YOUR ASSIGNMENT: Go through the records, and copy each line in which the string "yellow" is present.

=== RECORD EXCERPTS ===

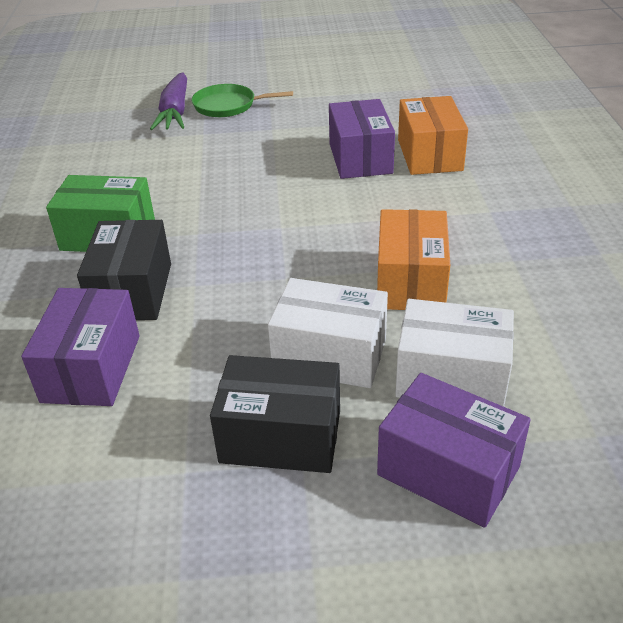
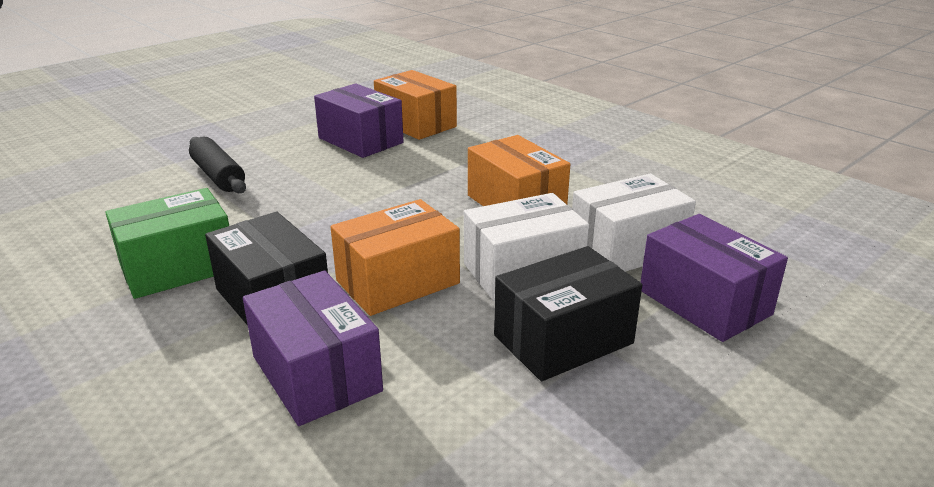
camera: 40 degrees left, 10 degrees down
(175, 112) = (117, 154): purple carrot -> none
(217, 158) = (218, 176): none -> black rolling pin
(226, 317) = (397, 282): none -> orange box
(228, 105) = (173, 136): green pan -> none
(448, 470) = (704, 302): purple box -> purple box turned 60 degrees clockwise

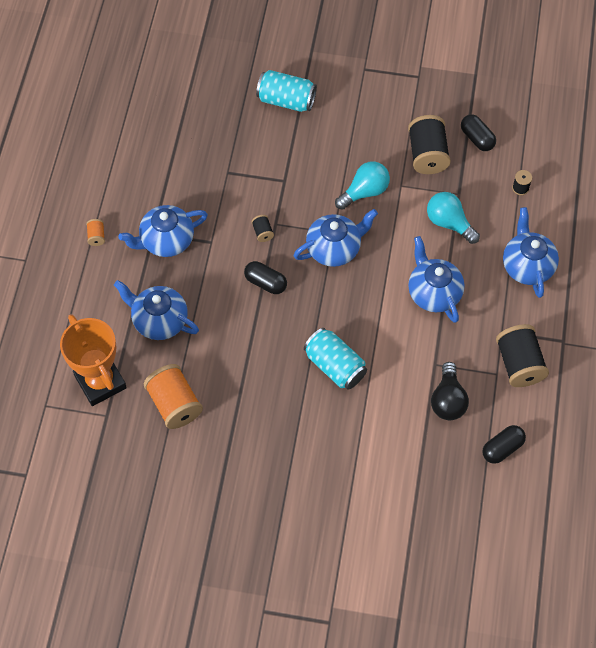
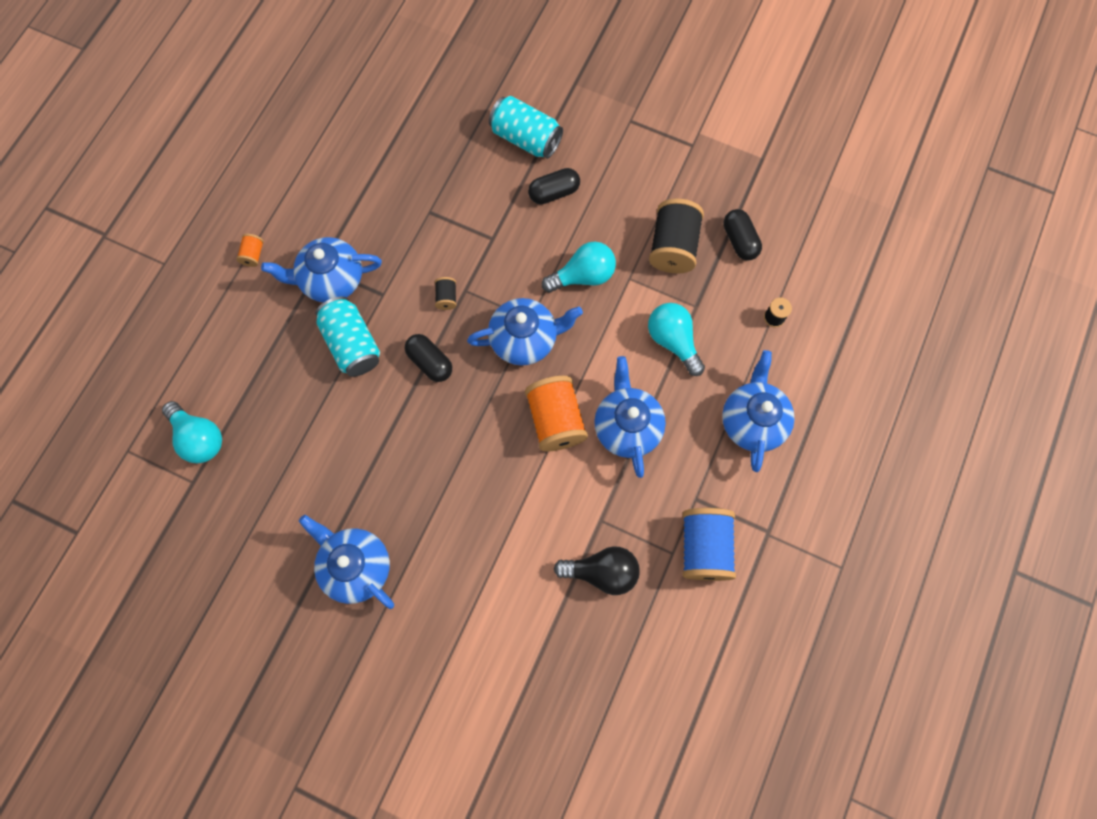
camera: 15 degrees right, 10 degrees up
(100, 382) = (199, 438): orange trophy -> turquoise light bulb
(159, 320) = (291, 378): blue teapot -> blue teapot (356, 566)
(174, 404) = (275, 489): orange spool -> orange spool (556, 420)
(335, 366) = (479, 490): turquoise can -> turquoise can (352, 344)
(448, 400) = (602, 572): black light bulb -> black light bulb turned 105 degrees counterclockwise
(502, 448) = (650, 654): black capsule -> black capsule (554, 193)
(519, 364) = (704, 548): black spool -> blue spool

===
=== RECORD EXCERPTS ===

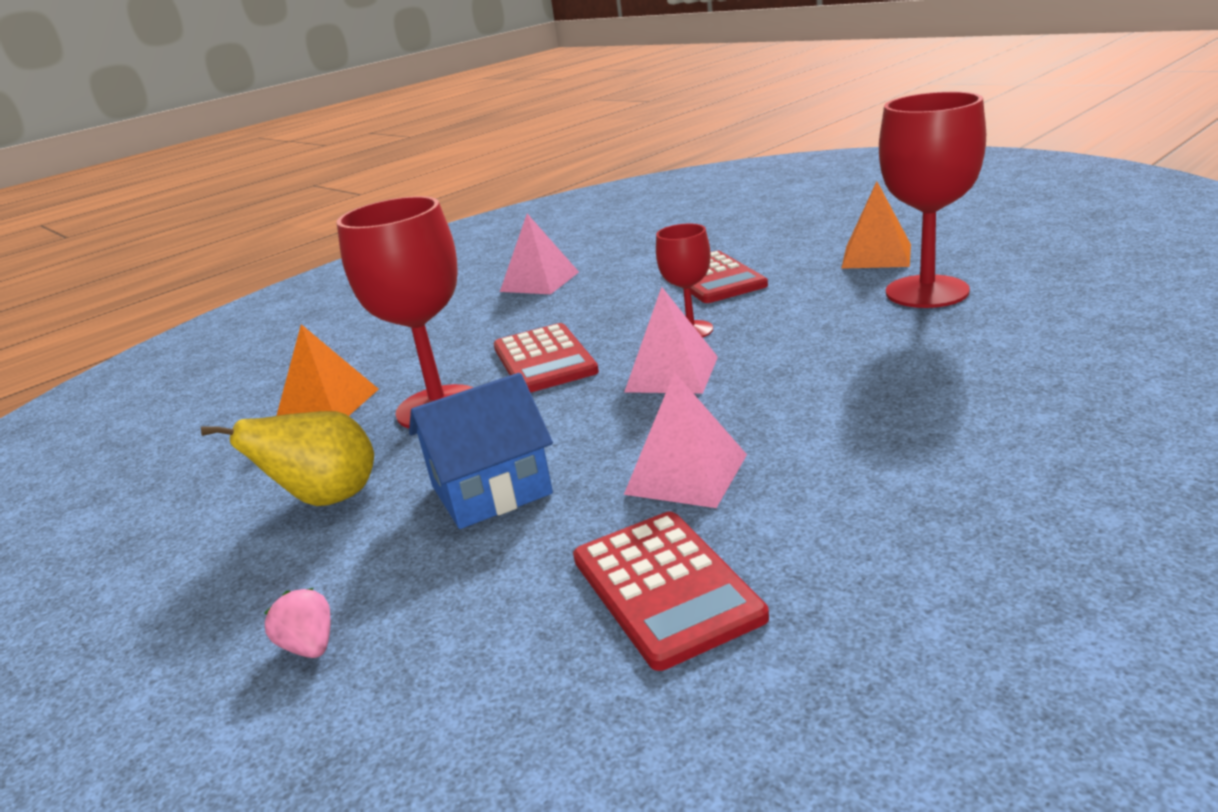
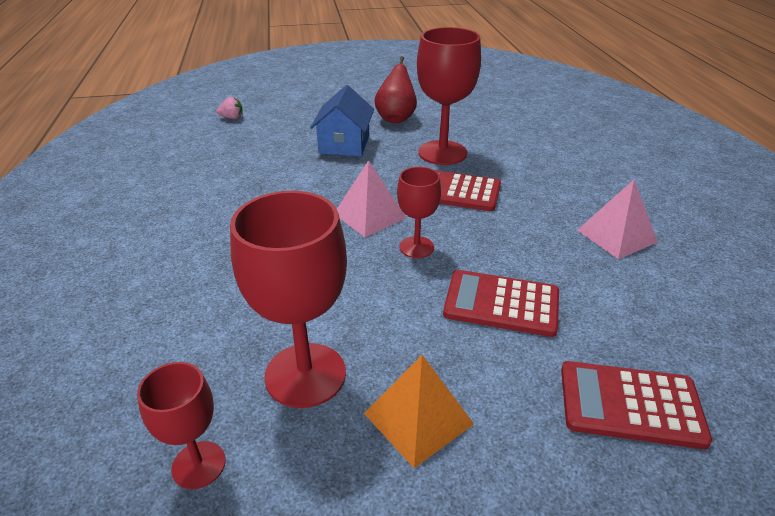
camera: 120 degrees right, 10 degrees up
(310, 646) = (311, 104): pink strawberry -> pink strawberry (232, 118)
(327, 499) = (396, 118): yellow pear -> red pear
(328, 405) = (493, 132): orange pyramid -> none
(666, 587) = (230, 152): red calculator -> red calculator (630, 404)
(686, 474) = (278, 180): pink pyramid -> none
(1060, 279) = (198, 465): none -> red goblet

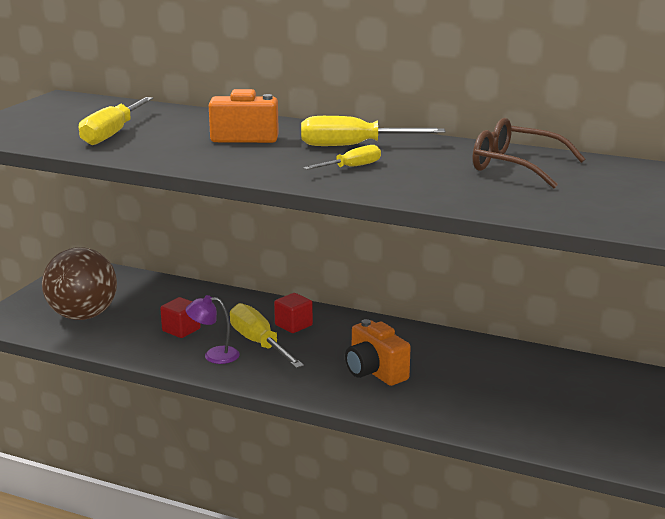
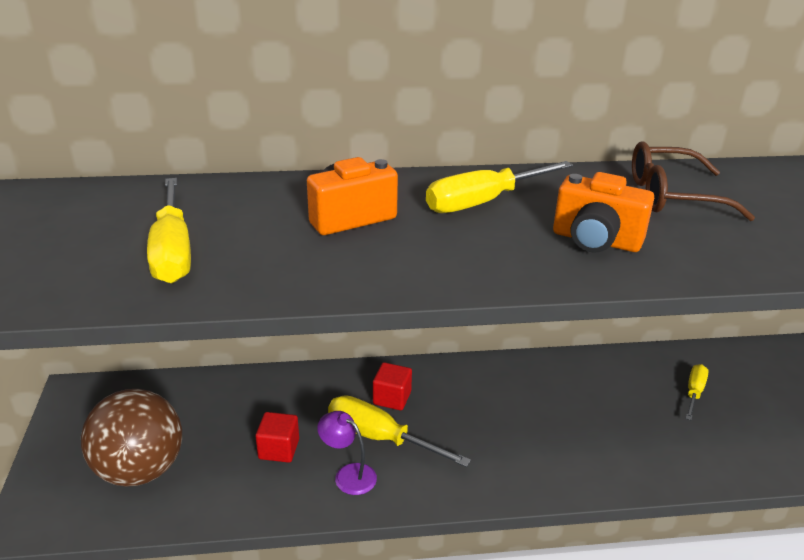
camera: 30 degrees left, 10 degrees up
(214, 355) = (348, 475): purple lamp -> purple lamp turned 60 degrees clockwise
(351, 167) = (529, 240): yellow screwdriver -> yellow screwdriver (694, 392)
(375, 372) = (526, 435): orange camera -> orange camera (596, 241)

===

SOLUTION TO THE PROBLEM:
(327, 499) = (396, 118): yellow pear -> red pear
(351, 167) = (529, 240): yellow screwdriver -> yellow screwdriver (694, 392)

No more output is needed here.